● **What is needed**
Leave the pictures out, and print everything else in the records exactly.

● **Information supplied**
━━━━━━━━━━

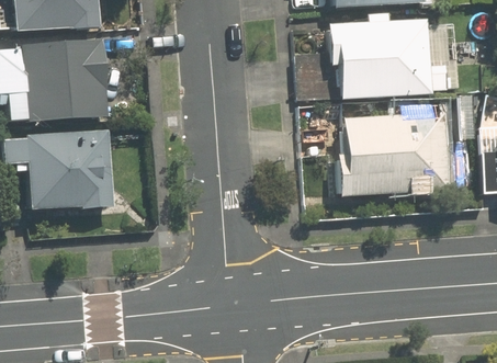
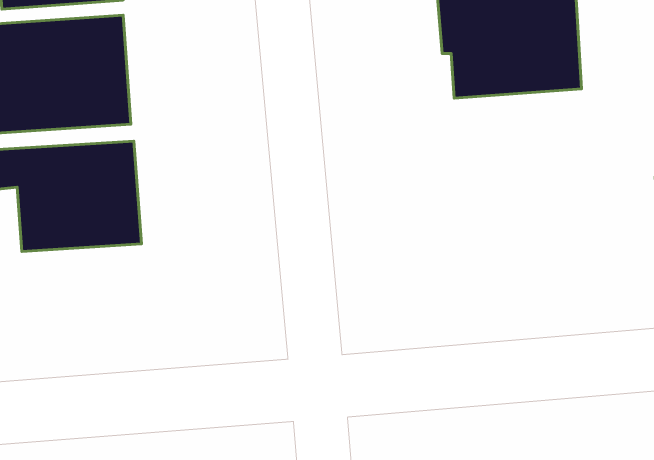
building: [338,113,450,196] -> none

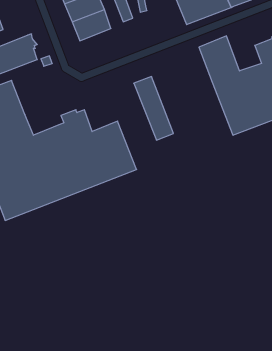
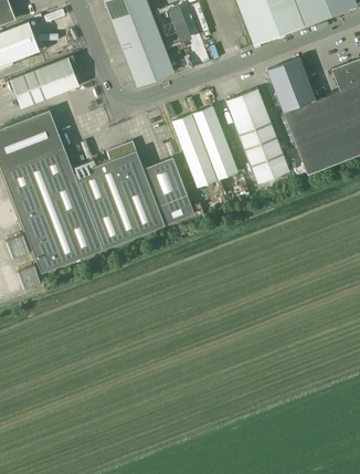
building: none -> [128,49,173,86]
building: none -> [225,87,288,182]
building: none -> [171,113,218,188]

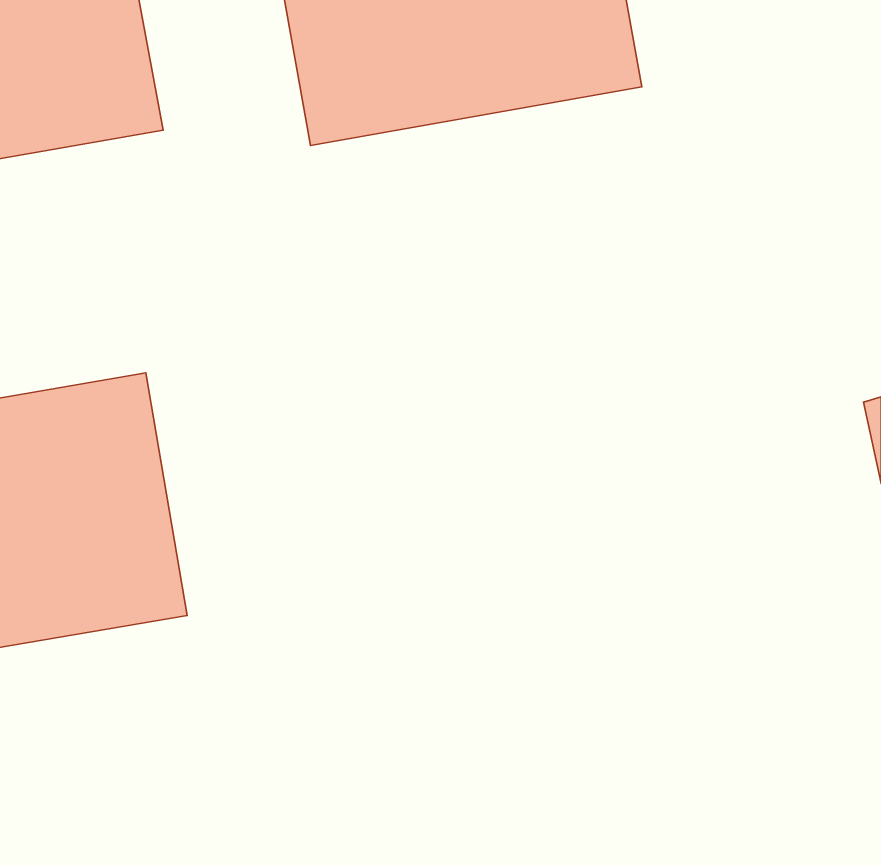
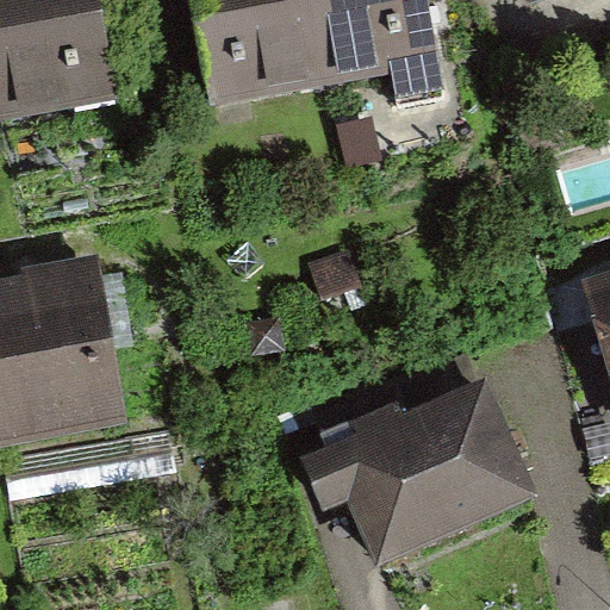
building: none -> [300,379,529,554]

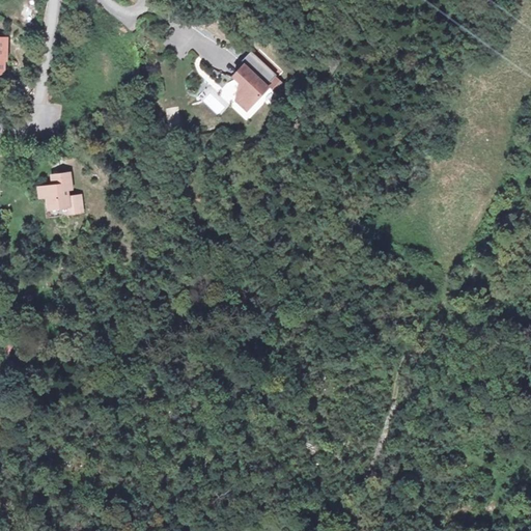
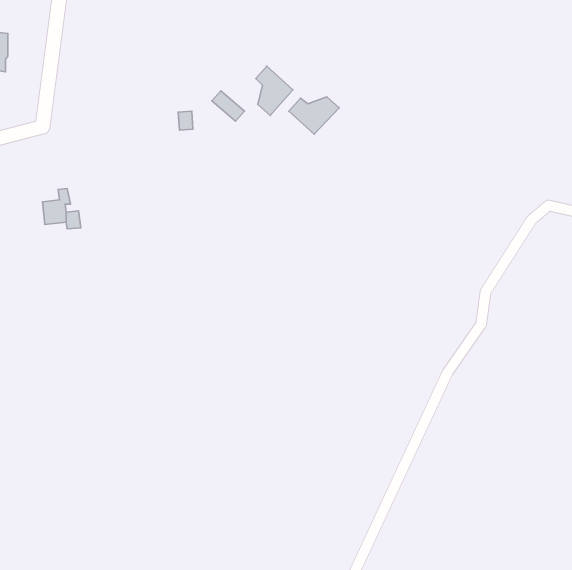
building: none -> [289,97,339,134]

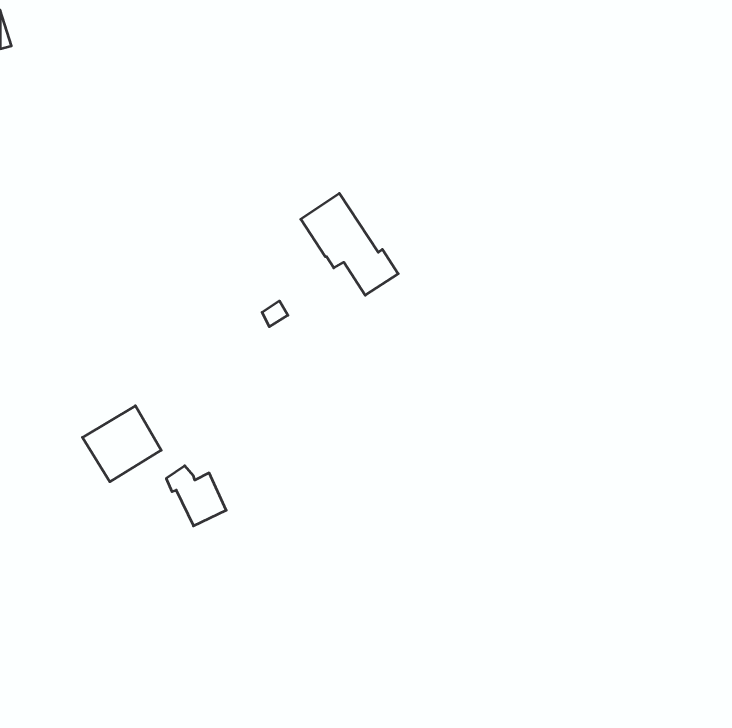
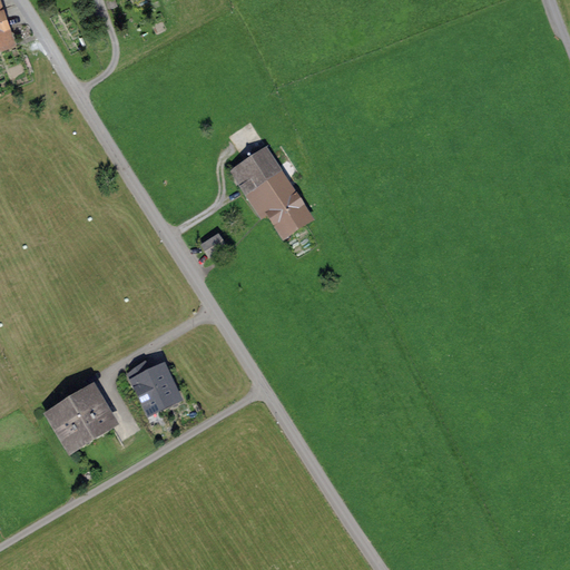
building: [82,406,161,482] -> [51,390,112,449]

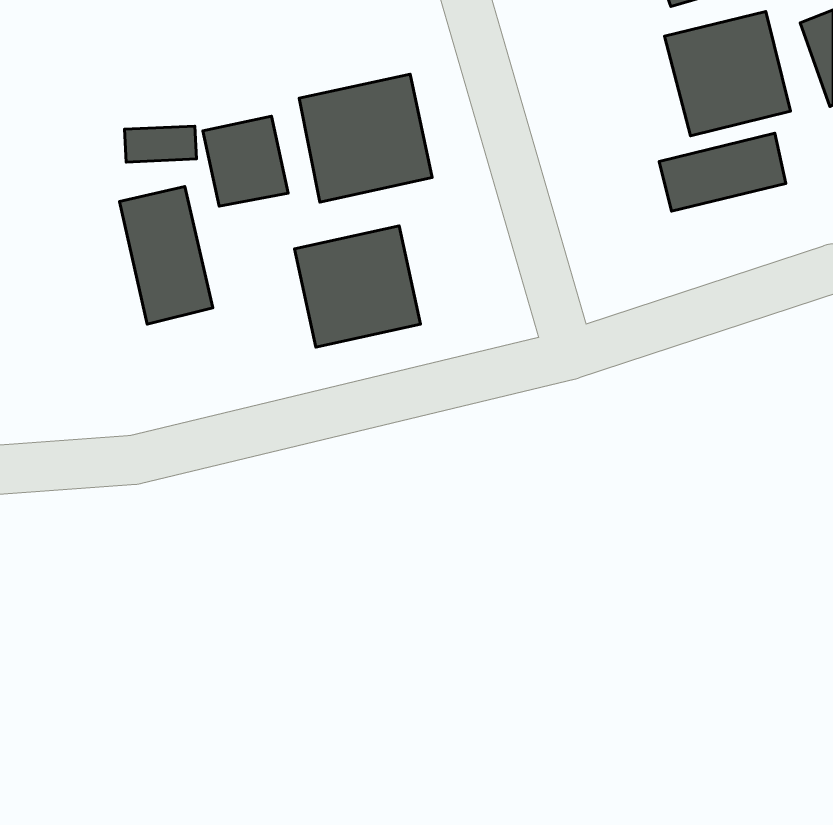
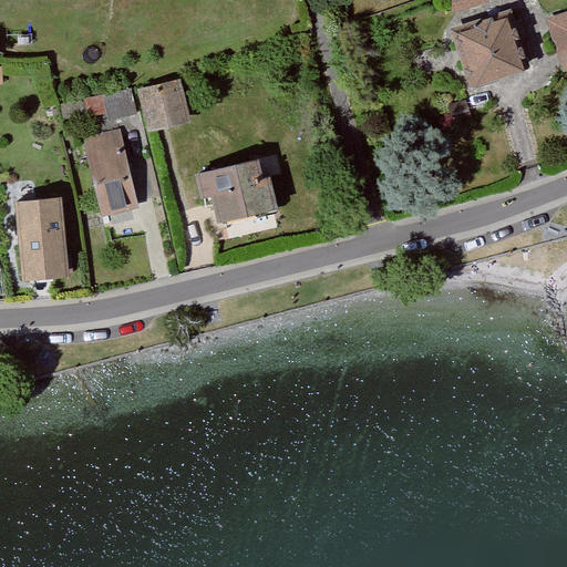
building: [299,74,432,202] -> none
building: [659,133,786,211] -> none
building: none -> [11,187,70,271]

━━━━━━━━━━

● **Answer area**
building: [338,113,450,196] -> none

building: none -> [128,49,173,86]
building: none -> [225,87,288,182]
building: none -> [171,113,218,188]

building: none -> [300,379,529,554]

building: none -> [289,97,339,134]

building: [82,406,161,482] -> [51,390,112,449]

building: [299,74,432,202] -> none
building: [659,133,786,211] -> none
building: none -> [11,187,70,271]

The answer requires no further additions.